→ **Work task**: Could you give back the records exactly, taking out the pictures?
- - -
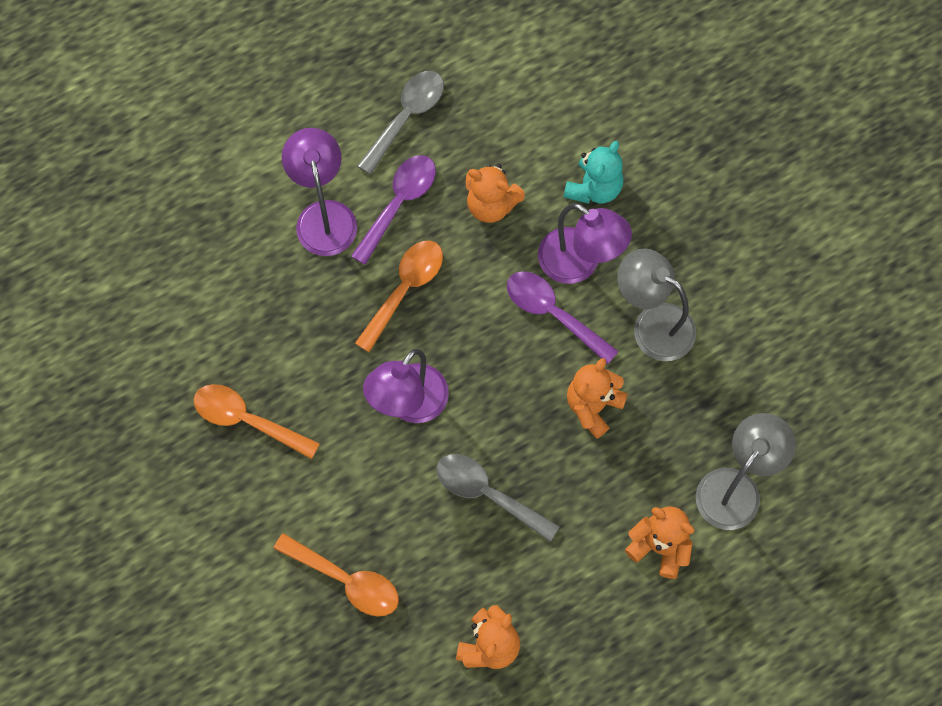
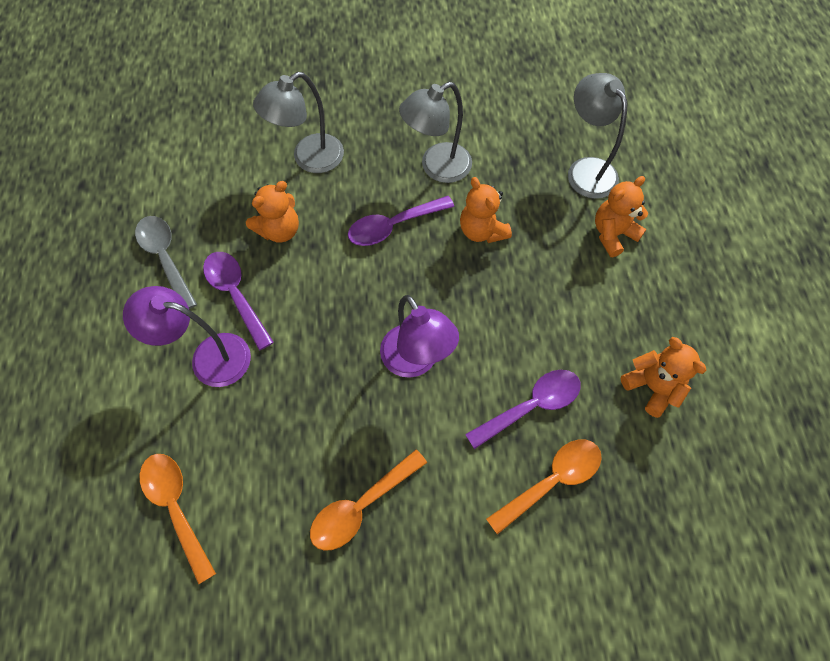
camera: 65 degrees left, 5 degrees down
orange spoon [355,241,443,352] -> orange spoon moved to [140,454,216,585]
grey spoon [436,454,560,542] -> none
purple lamp [538,203,632,284] -> none
turquoise teddy bear [563,141,623,204] -> grey lamp [253,72,344,173]
none -> purple spoon [465,370,581,449]

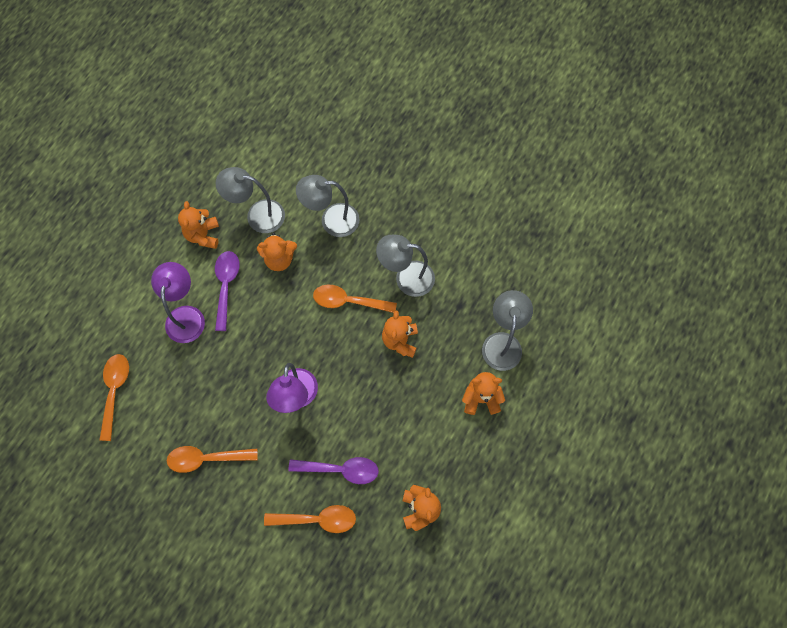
camera: 35 degrees right, 5 degrees up
purple lamp [123,286,251,387] -> purple lamp turned 45 degrees clockwise [151,262,205,343]
grey spoon [135,216,197,309] -> orange teddy bear [178,201,219,249]
purple spoon [348,196,454,246] -> orange spoon [313,285,397,313]
none -> grey lamp [216,167,285,233]

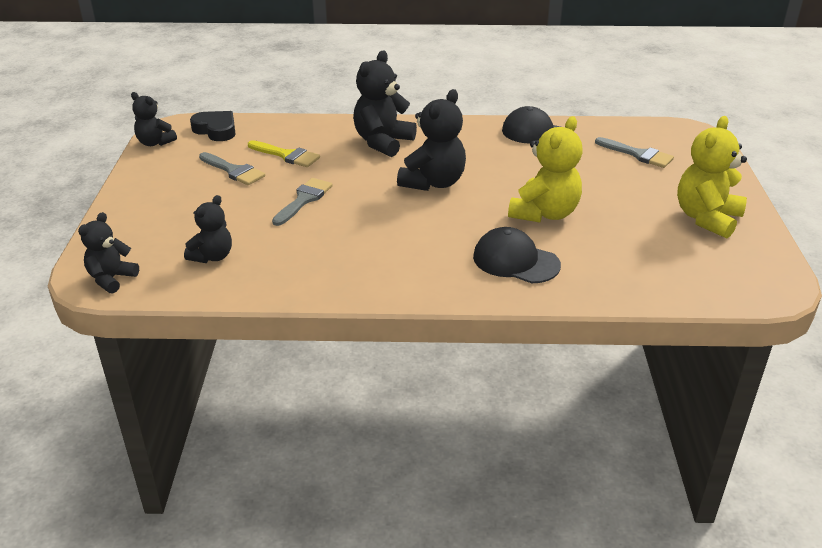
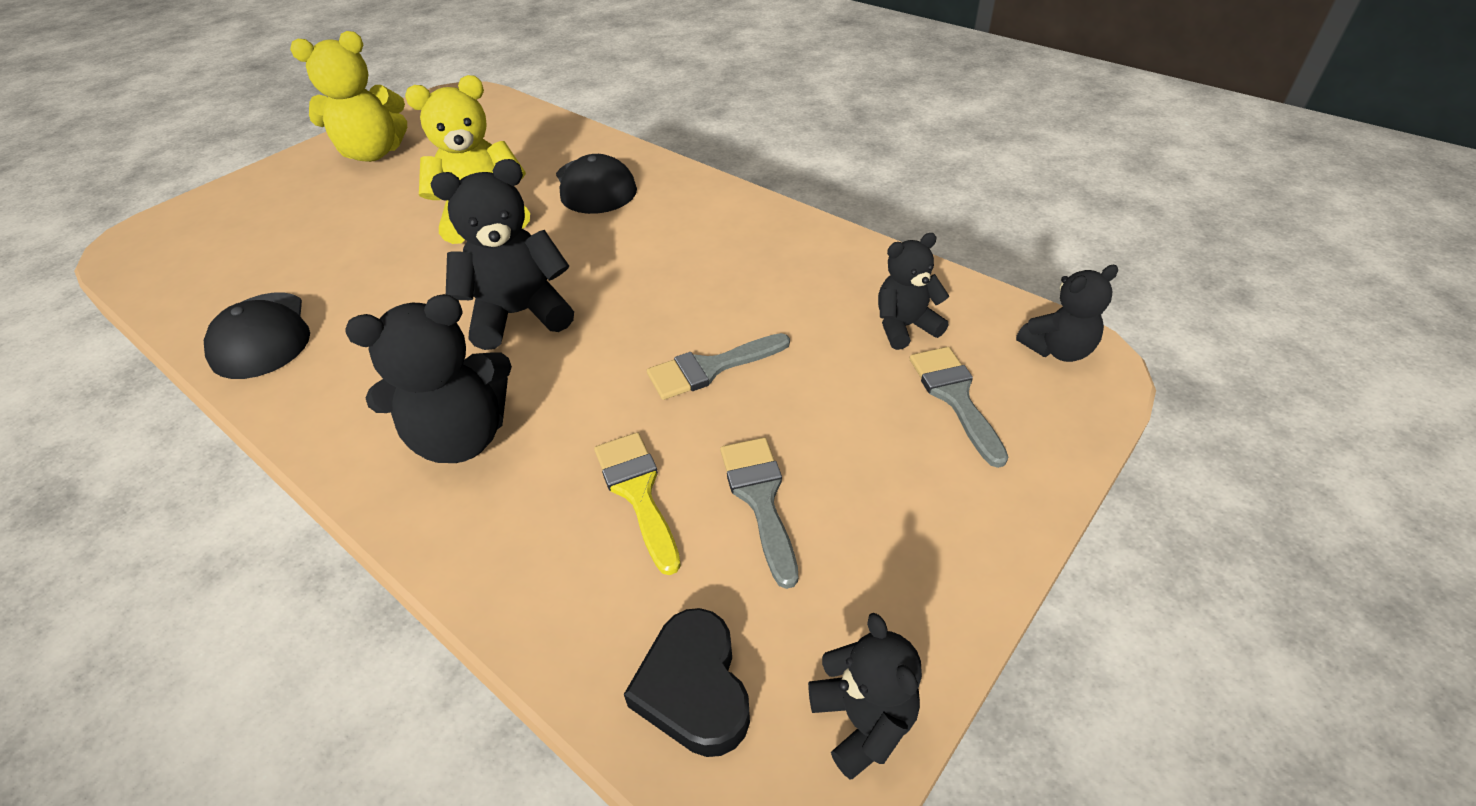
camera: 140 degrees left, 10 degrees up
grey brush [595,137,674,168] -> grey brush moved to [909,347,1008,468]

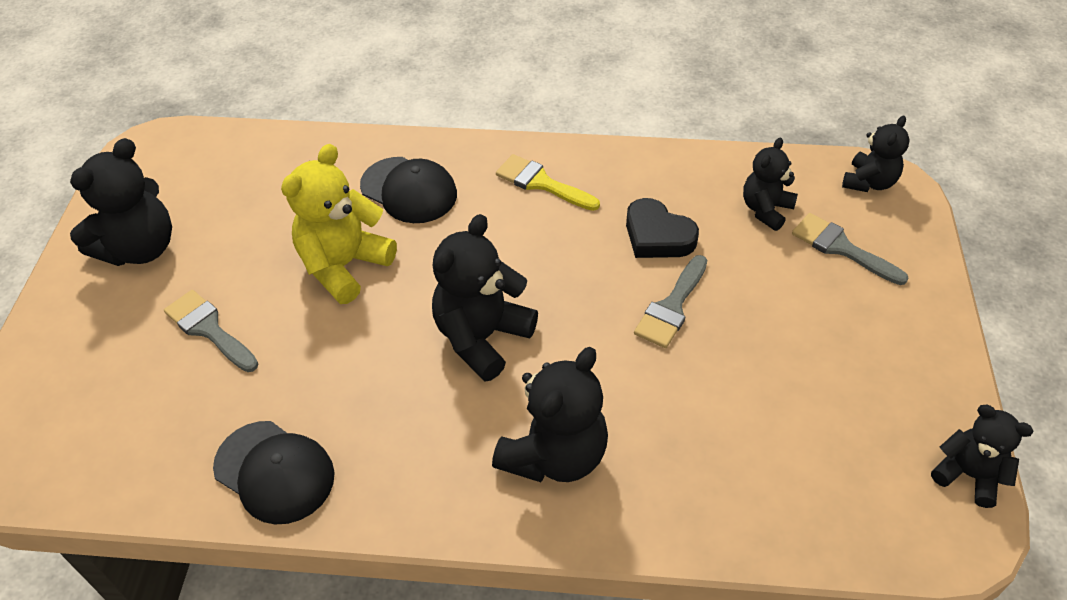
camera: 35 degrees left, 5 degrees up
yellow teddy bear [290,31,407,162] -> black teddy bear [70,138,172,266]
yellow brush [594,432,681,575] -> yellow brush moved to [496,154,600,211]
black heart [624,608,750,757] -> black heart moved to [626,198,699,258]
grey brush [720,437,798,589] -> grey brush moved to [164,290,258,372]

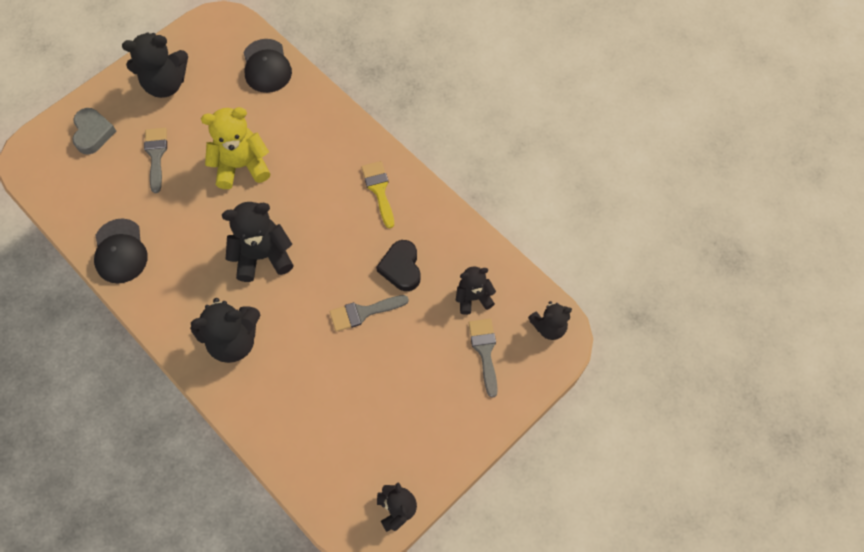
camera: 40 degrees right, 15 degrees up
black cap [360,157,457,223] -> black cap moved to [243,39,292,93]
none -> grey heart [72,108,116,155]

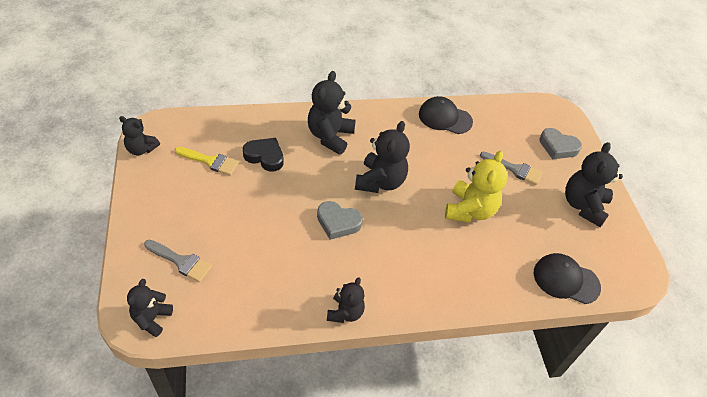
camera: 120 degrees right, 15 degrees down
grey brush [329,295,409,332] -> none
yellow brush [361,161,394,229] -> yellow brush moved to [175,147,239,175]
black heart [376,240,421,291] -> black heart moved to [243,138,284,172]
black teddy bear [456,266,496,315] -> black teddy bear moved to [327,277,365,323]
none -> grey heart [317,201,363,240]

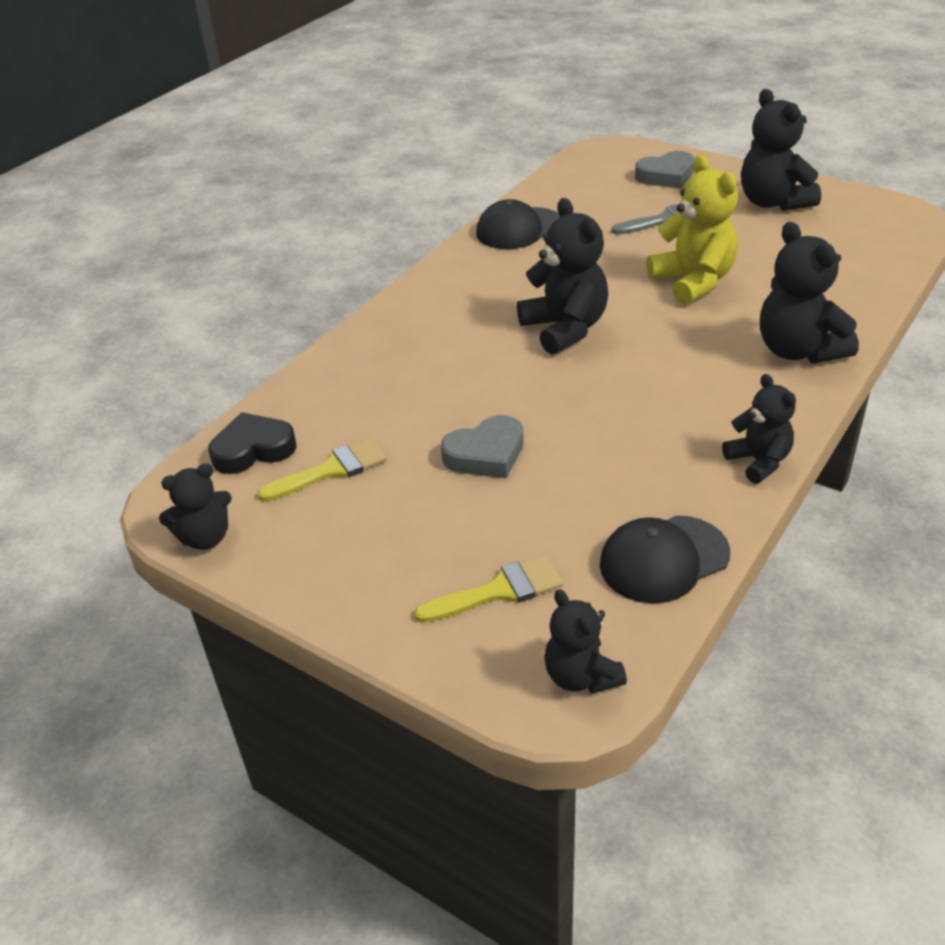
camera: 40 degrees left, 10 degrees down
grey brush [144,240,212,282] -> yellow brush [414,555,563,623]
black heart [243,138,284,172] -> black heart moved to [208,412,296,474]
black teddy bear [308,71,356,155] -> black teddy bear moved to [760,222,859,363]
grey heart [317,201,363,240] -> grey heart moved to [441,415,524,478]
black cap [534,253,601,304] -> black cap moved to [600,515,730,604]

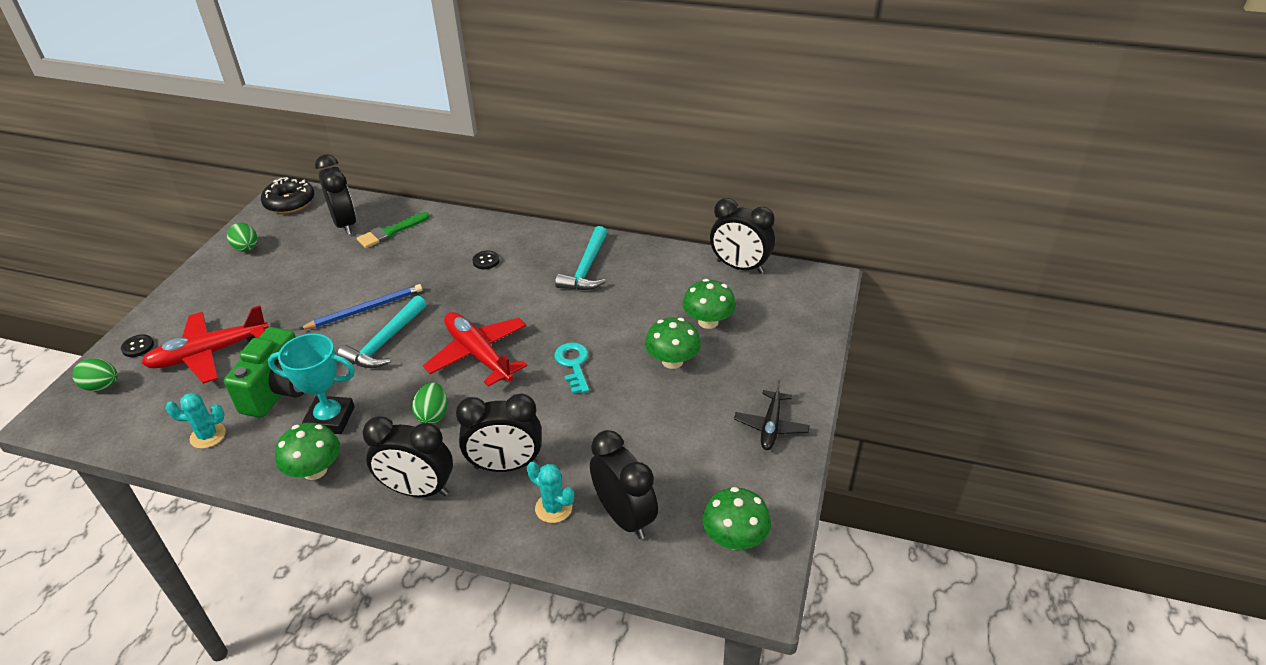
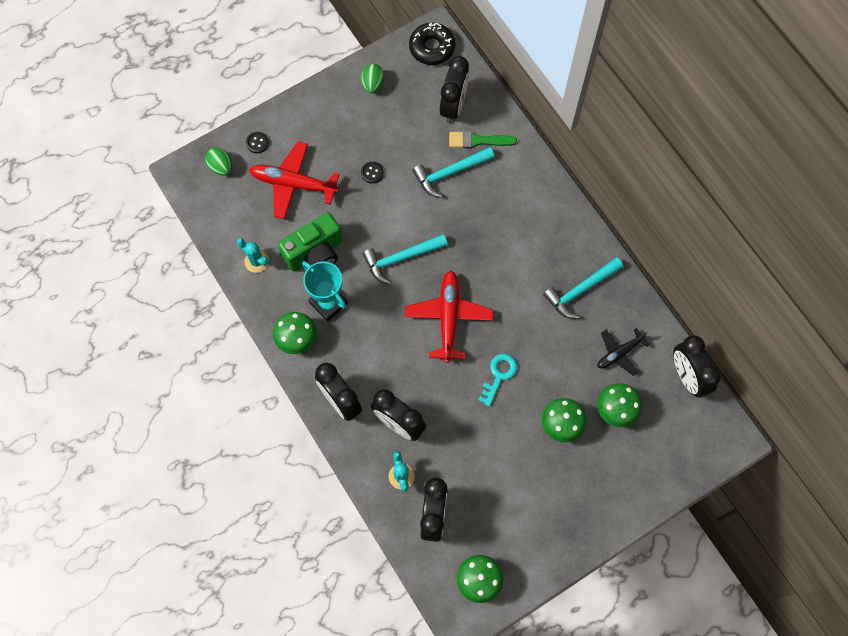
camera: 40 degrees right, 30 degrees up
blue pencil [300,284,422,329] -> none
green egg [412,382,448,424] -> none
black button [472,251,500,269] -> black button moved to [361,161,384,184]
black plane [734,380,810,450] -> black plane moved to [598,328,650,376]
none -> turquoise hammer [412,147,495,198]

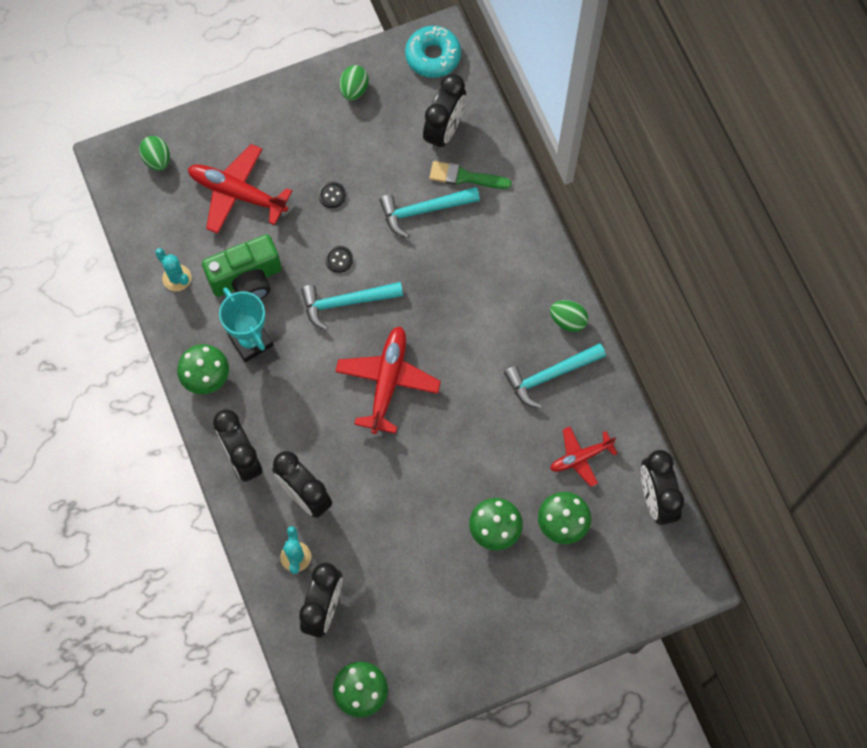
camera: 10 degrees right, 0 degrees up
black button [246,132,269,153] -> black button moved to [325,246,353,273]
black donut [409,22,455,65] -> turquoise donut [405,26,461,78]
turquoise key [478,354,517,407] -> none
black plane [598,328,650,376] -> red plane [550,427,618,487]
none -> green egg [550,300,588,332]

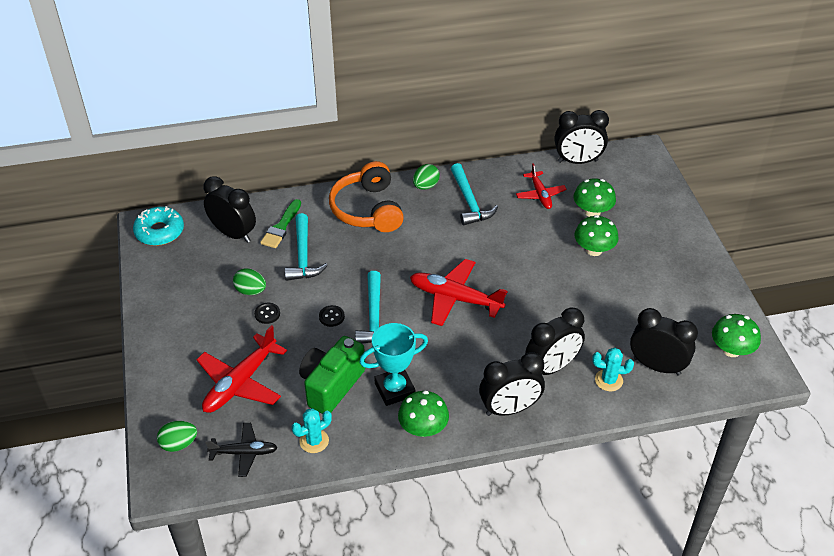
camera: 80 degrees left, 25 degrees down
green camera [202,235,282,300] -> green camera turned 135 degrees counterclockwise [299,336,365,414]
green egg [340,65,369,100] -> green egg moved to [233,269,266,295]
none -> black plane [205,423,278,477]
none -> orange headphones [329,161,404,232]

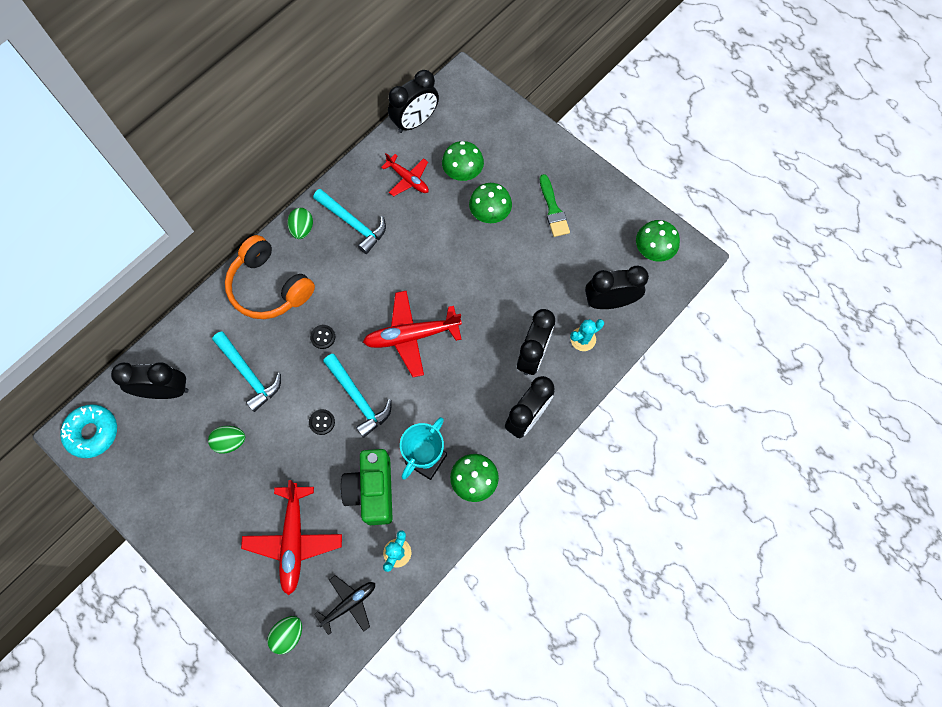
camera: 35 degrees left, 25 degrees up
black button [254,303,280,324] -> black button moved to [310,325,335,349]
green brush [260,199,301,248] -> green brush moved to [540,174,570,237]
- - -
→ **Finished task**:
camera: 65 degrees left, 5 degrees down
orange spoon [355,241,443,352] -> orange spoon moved to [140,454,216,585]
grey spoon [436,454,560,542] -> none
purple lamp [538,203,632,284] -> none
turquoise teddy bear [563,141,623,204] -> grey lamp [253,72,344,173]
none -> purple spoon [465,370,581,449]

camera: 35 degrees right, 5 degrees up
purple lamp [123,286,251,387] -> purple lamp turned 45 degrees clockwise [151,262,205,343]
grey spoon [135,216,197,309] -> orange teddy bear [178,201,219,249]
purple spoon [348,196,454,246] -> orange spoon [313,285,397,313]
none -> grey lamp [216,167,285,233]

camera: 140 degrees left, 10 degrees up
grey brush [595,137,674,168] -> grey brush moved to [909,347,1008,468]

camera: 35 degrees left, 5 degrees up
yellow teddy bear [290,31,407,162] -> black teddy bear [70,138,172,266]
yellow brush [594,432,681,575] -> yellow brush moved to [496,154,600,211]
black heart [624,608,750,757] -> black heart moved to [626,198,699,258]
grey brush [720,437,798,589] -> grey brush moved to [164,290,258,372]

camera: 40 degrees right, 15 degrees up
black cap [360,157,457,223] -> black cap moved to [243,39,292,93]
none -> grey heart [72,108,116,155]

camera: 120 degrees right, 15 degrees down
grey brush [329,295,409,332] -> none
yellow brush [361,161,394,229] -> yellow brush moved to [175,147,239,175]
black heart [376,240,421,291] -> black heart moved to [243,138,284,172]
black teddy bear [456,266,496,315] -> black teddy bear moved to [327,277,365,323]
none -> grey heart [317,201,363,240]

camera: 40 degrees left, 10 degrees down
grey brush [144,240,212,282] -> yellow brush [414,555,563,623]
black heart [243,138,284,172] -> black heart moved to [208,412,296,474]
black teddy bear [308,71,356,155] -> black teddy bear moved to [760,222,859,363]
grey heart [317,201,363,240] -> grey heart moved to [441,415,524,478]
black cap [534,253,601,304] -> black cap moved to [600,515,730,604]

camera: 40 degrees right, 30 degrees up
blue pencil [300,284,422,329] -> none
green egg [412,382,448,424] -> none
black button [472,251,500,269] -> black button moved to [361,161,384,184]
black plane [734,380,810,450] -> black plane moved to [598,328,650,376]
none -> turquoise hammer [412,147,495,198]

camera: 10 degrees right, 0 degrees up
black button [246,132,269,153] -> black button moved to [325,246,353,273]
black donut [409,22,455,65] -> turquoise donut [405,26,461,78]
turquoise key [478,354,517,407] -> none
black plane [598,328,650,376] -> red plane [550,427,618,487]
none -> green egg [550,300,588,332]

camera: 80 degrees left, 25 degrees down
green camera [202,235,282,300] -> green camera turned 135 degrees counterclockwise [299,336,365,414]
green egg [340,65,369,100] -> green egg moved to [233,269,266,295]
none -> black plane [205,423,278,477]
none -> orange headphones [329,161,404,232]

camera: 35 degrees left, 25 degrees up
black button [254,303,280,324] -> black button moved to [310,325,335,349]
green brush [260,199,301,248] -> green brush moved to [540,174,570,237]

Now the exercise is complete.